§ Task instructions
Which lines run from the one containing "D8: diode 1N914" to the end of the entries? Quote them exactly, and nothing else.

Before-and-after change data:
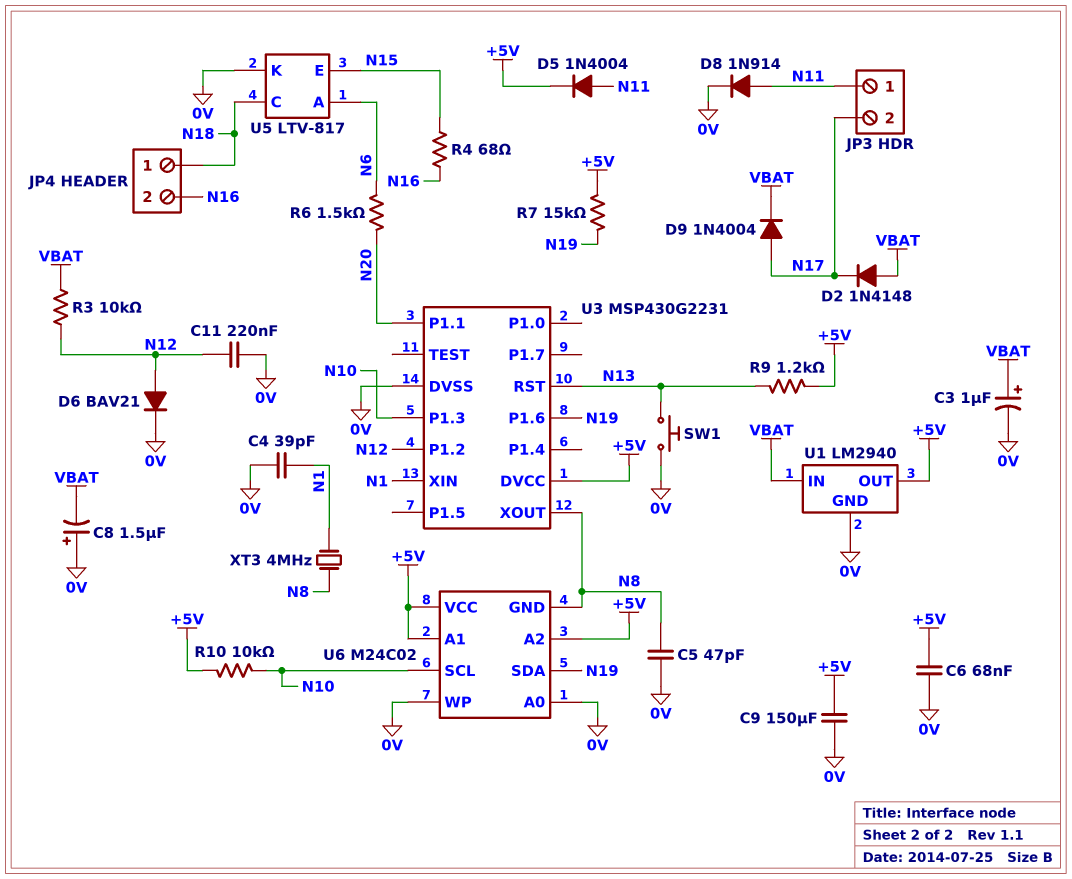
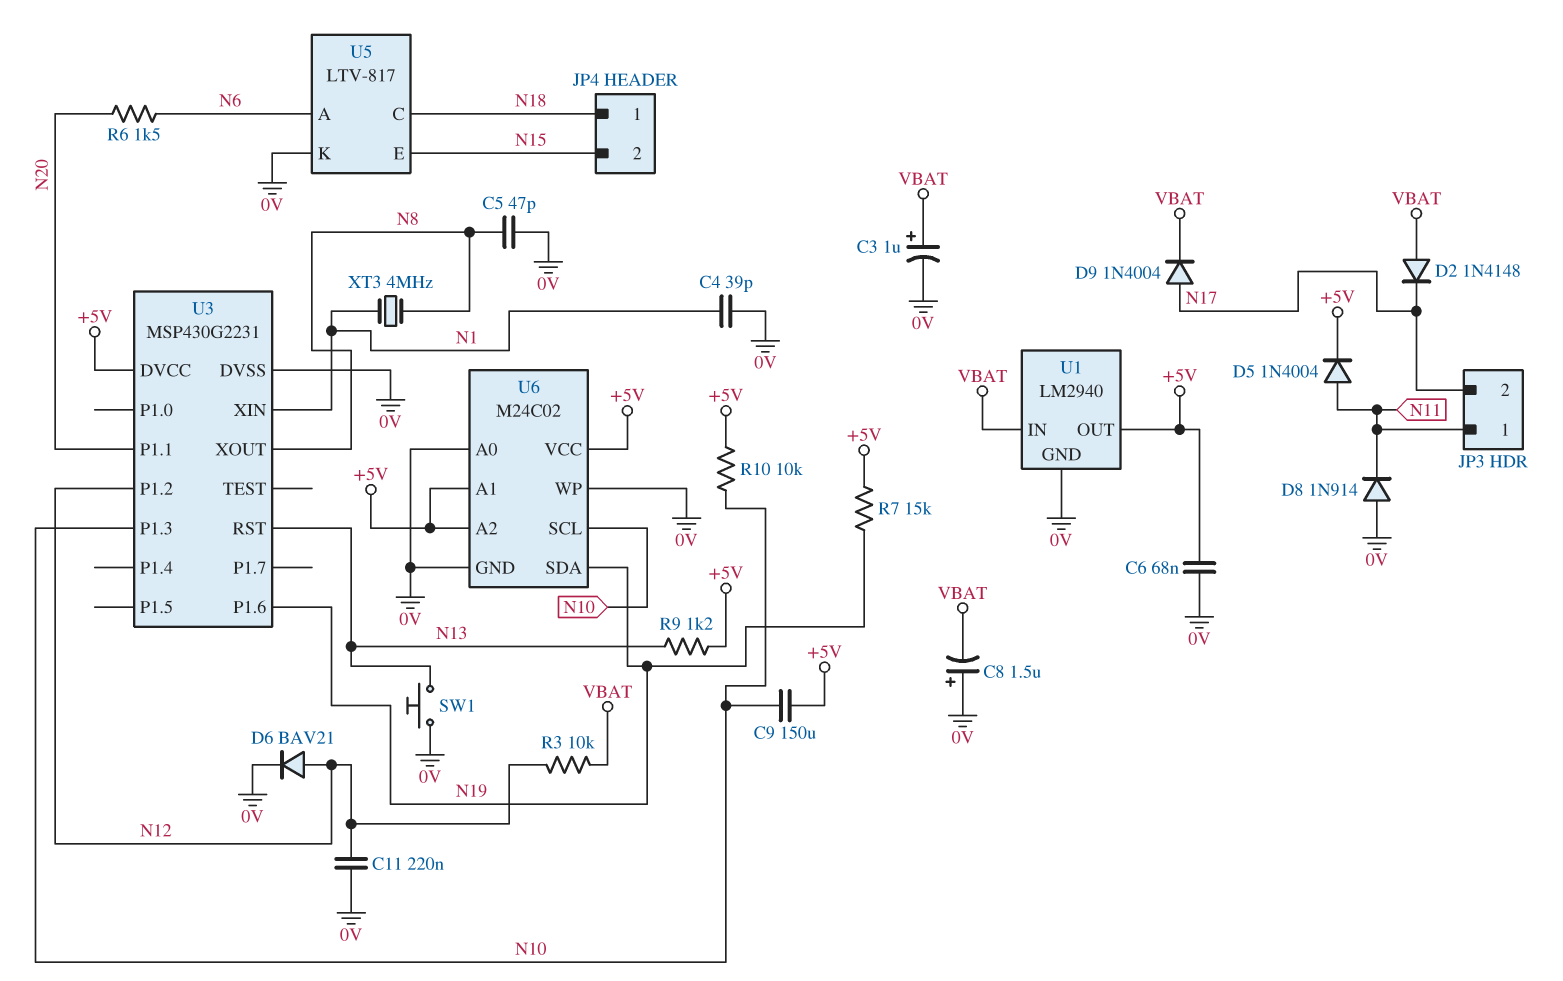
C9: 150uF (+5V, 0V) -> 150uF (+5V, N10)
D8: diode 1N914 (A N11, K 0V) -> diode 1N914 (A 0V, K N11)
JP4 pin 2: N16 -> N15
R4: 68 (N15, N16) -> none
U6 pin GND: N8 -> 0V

§ Answer to this exercise
D8: diode 1N914 (A N11, K 0V) -> diode 1N914 (A 0V, K N11)
JP4 pin 2: N16 -> N15
R4: 68 (N15, N16) -> none
U6 pin GND: N8 -> 0V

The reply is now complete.